■ **Geometric object motion data**:
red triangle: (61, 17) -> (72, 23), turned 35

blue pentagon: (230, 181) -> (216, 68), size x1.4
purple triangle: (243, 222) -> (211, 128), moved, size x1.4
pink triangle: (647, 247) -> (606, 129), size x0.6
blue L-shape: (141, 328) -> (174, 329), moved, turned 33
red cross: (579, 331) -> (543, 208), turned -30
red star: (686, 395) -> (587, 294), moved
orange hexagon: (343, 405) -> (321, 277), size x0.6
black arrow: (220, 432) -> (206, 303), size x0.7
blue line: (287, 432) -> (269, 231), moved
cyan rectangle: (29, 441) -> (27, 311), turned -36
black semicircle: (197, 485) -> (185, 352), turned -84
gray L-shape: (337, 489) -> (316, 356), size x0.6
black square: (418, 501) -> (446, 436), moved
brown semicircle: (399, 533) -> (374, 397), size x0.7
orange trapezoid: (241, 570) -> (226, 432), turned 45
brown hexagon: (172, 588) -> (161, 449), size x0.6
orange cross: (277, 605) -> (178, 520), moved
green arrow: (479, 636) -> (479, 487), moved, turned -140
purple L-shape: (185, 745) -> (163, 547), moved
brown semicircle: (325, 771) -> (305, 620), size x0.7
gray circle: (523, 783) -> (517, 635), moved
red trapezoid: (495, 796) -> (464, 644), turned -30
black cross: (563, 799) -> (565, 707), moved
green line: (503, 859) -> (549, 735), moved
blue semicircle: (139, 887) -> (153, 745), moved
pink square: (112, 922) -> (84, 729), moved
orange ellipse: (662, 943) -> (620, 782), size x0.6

■ **WHAT THE EXERCISE ASKS**: Write out, word for word, the line containing "black square: (418, 501) -> (446, 436), moved" and every line after it to the end of the data above.

■ **EXERCISE RESPONSE**:
black square: (418, 501) -> (446, 436), moved
brown semicircle: (399, 533) -> (374, 397), size x0.7
orange trapezoid: (241, 570) -> (226, 432), turned 45
brown hexagon: (172, 588) -> (161, 449), size x0.6
orange cross: (277, 605) -> (178, 520), moved
green arrow: (479, 636) -> (479, 487), moved, turned -140
purple L-shape: (185, 745) -> (163, 547), moved
brown semicircle: (325, 771) -> (305, 620), size x0.7
gray circle: (523, 783) -> (517, 635), moved
red trapezoid: (495, 796) -> (464, 644), turned -30
black cross: (563, 799) -> (565, 707), moved
green line: (503, 859) -> (549, 735), moved
blue semicircle: (139, 887) -> (153, 745), moved
pink square: (112, 922) -> (84, 729), moved
orange ellipse: (662, 943) -> (620, 782), size x0.6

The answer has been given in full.